- [GIVEN REQUEST]: Render the lines of the items below as a Markdown table with two columns, Row and Line, numbering each row and skipping blank lines. Leave the pictures out of the answer.

[Collected data]
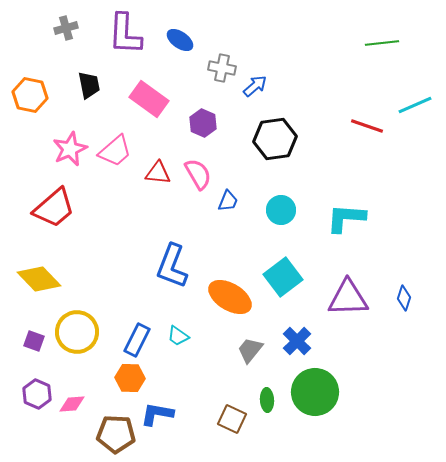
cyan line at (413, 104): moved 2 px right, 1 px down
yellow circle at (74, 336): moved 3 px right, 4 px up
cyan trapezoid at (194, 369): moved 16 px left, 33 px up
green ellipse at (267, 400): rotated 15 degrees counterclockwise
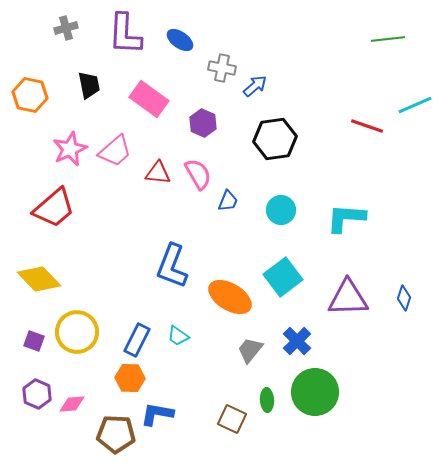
green line at (382, 43): moved 6 px right, 4 px up
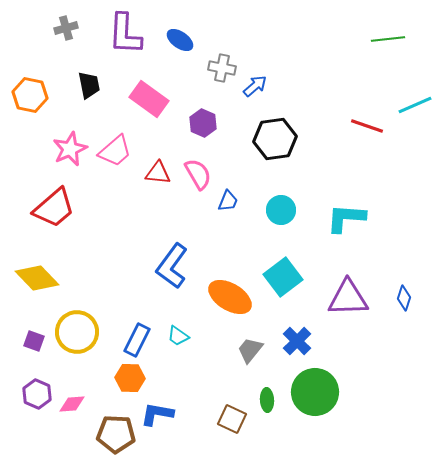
blue L-shape at (172, 266): rotated 15 degrees clockwise
yellow diamond at (39, 279): moved 2 px left, 1 px up
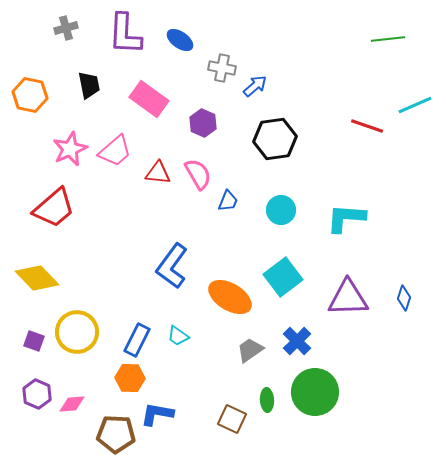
gray trapezoid at (250, 350): rotated 16 degrees clockwise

- [SOLUTION FOR THIS TASK]:
| Row | Line |
|---|---|
| 1 | cyan line at (413, 104): moved 2 px right, 1 px down |
| 2 | yellow circle at (74, 336): moved 3 px right, 4 px up |
| 3 | cyan trapezoid at (194, 369): moved 16 px left, 33 px up |
| 4 | green ellipse at (267, 400): rotated 15 degrees counterclockwise |
| 5 | green line at (382, 43): moved 6 px right, 4 px up |
| 6 | blue L-shape at (172, 266): rotated 15 degrees clockwise |
| 7 | yellow diamond at (39, 279): moved 2 px left, 1 px up |
| 8 | gray trapezoid at (250, 350): rotated 16 degrees clockwise |